• [Supplied data]:
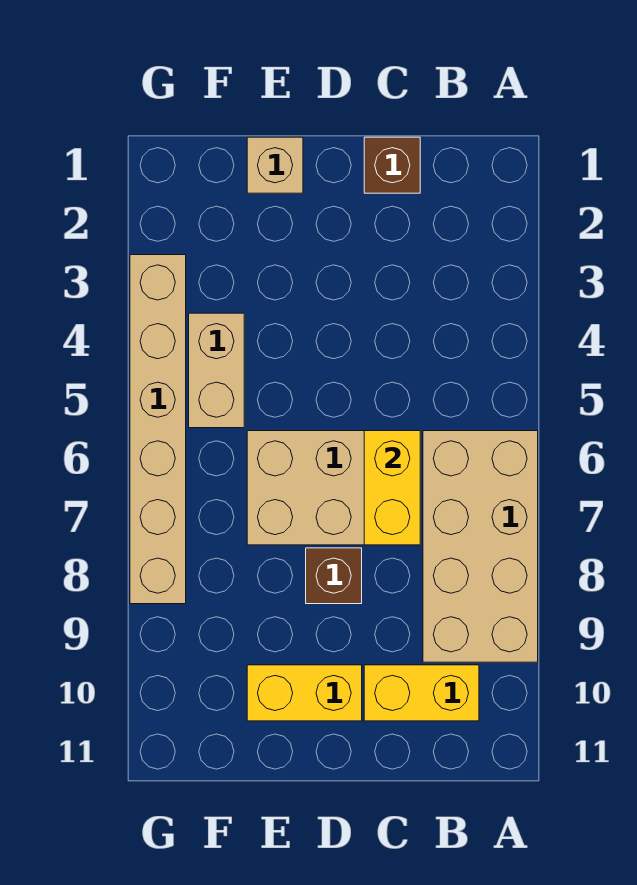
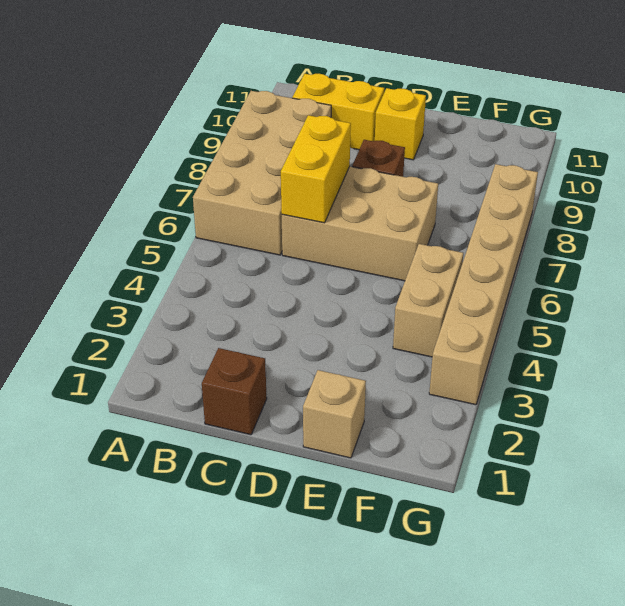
yellow brick D10:E10 level 1 -> yellow brick D10 level 1

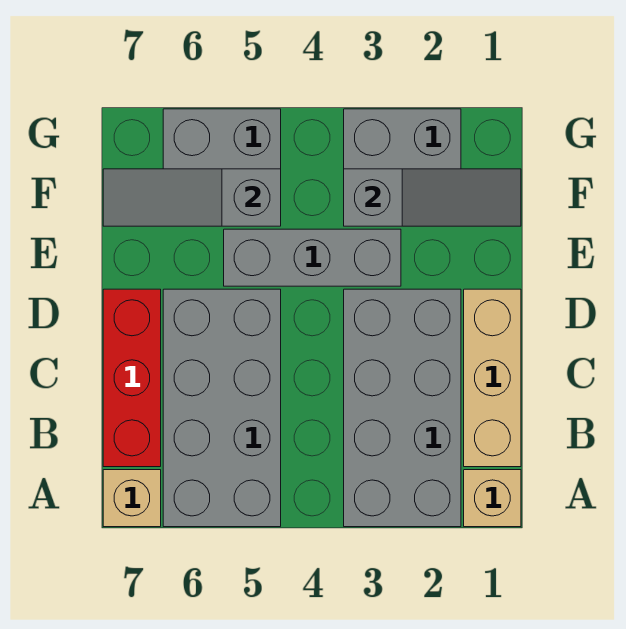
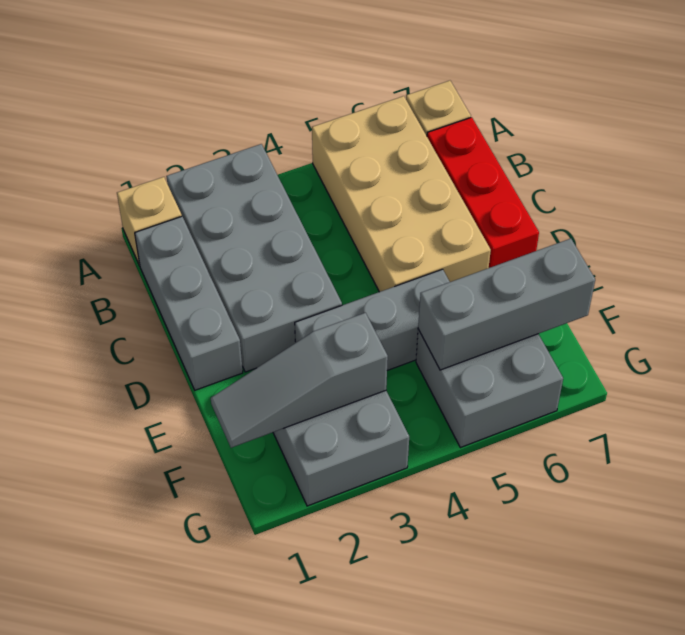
grey brick A5:D6 level 1 -> tan brick A5:D6 level 1
tan brick B1:D1 level 1 -> grey brick B1:D1 level 1
grey slope F5:F7 level 2 top 5 -> grey brick F5:F7 level 2

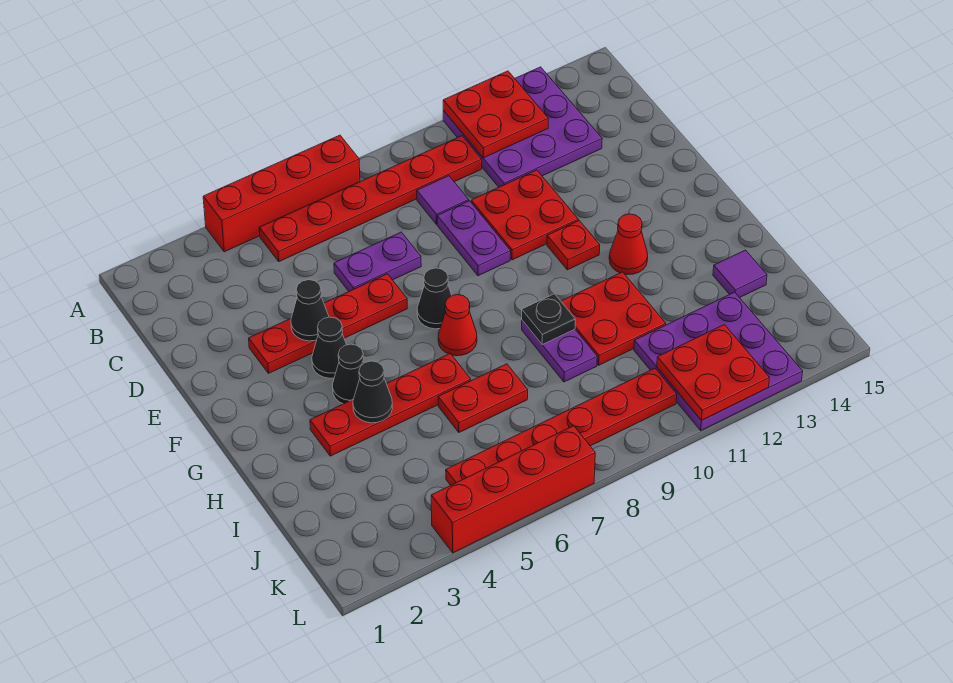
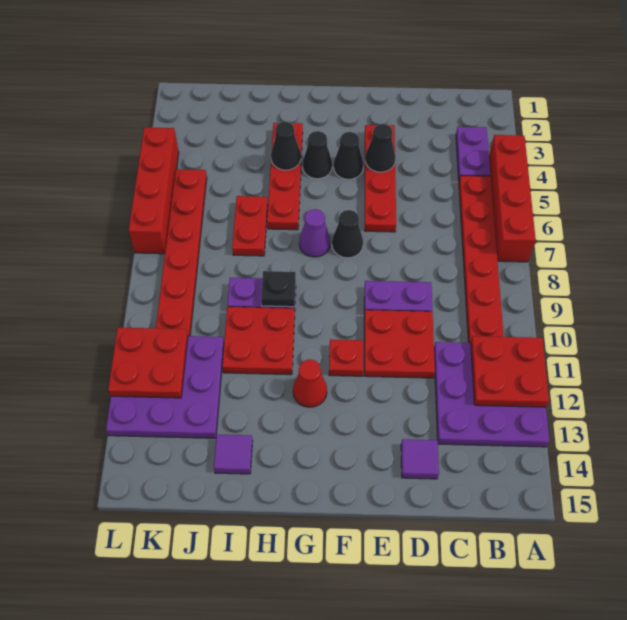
purple tile C9 level 1 -> purple tile D14 level 1
purple plate D6:D7 level 1 -> purple plate B3:B4 level 1
red cone G7 level 1 -> purple cone G7 level 1

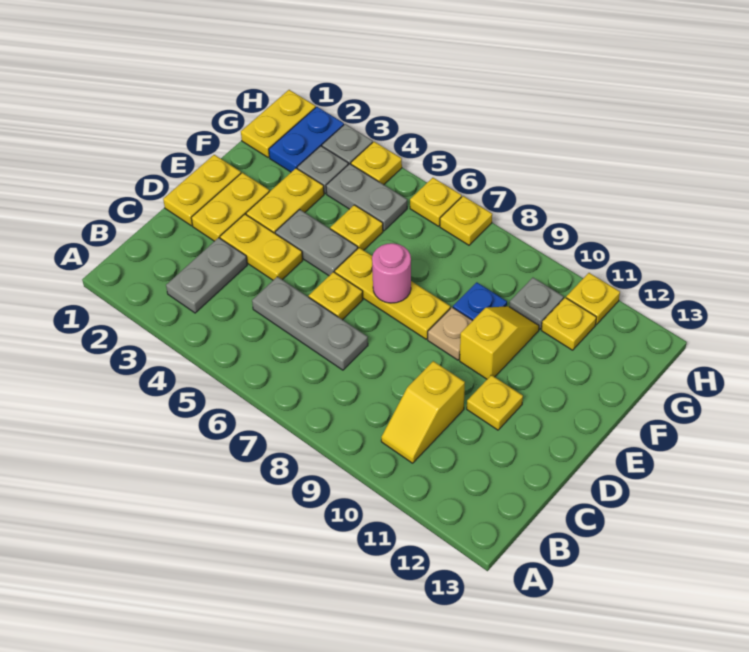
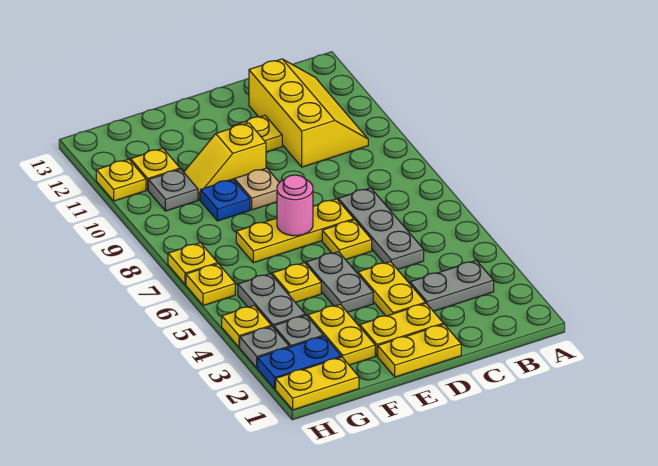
yellow slope B10:C10 level 1 top C -> yellow slope B10:C12 level 1 top C
yellow plate E3:F3 level 1 -> yellow plate F2:F3 level 1
yellow plate E6:E8 level 1 -> yellow plate D7:F7 level 1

• [What you need to do]: The answer should consist only of the lines from the one with "yellow plate E3:F3" to the final line of the records above, retyped word for word.

• [Response to this exercise]:
yellow plate E3:F3 level 1 -> yellow plate F2:F3 level 1
yellow plate E6:E8 level 1 -> yellow plate D7:F7 level 1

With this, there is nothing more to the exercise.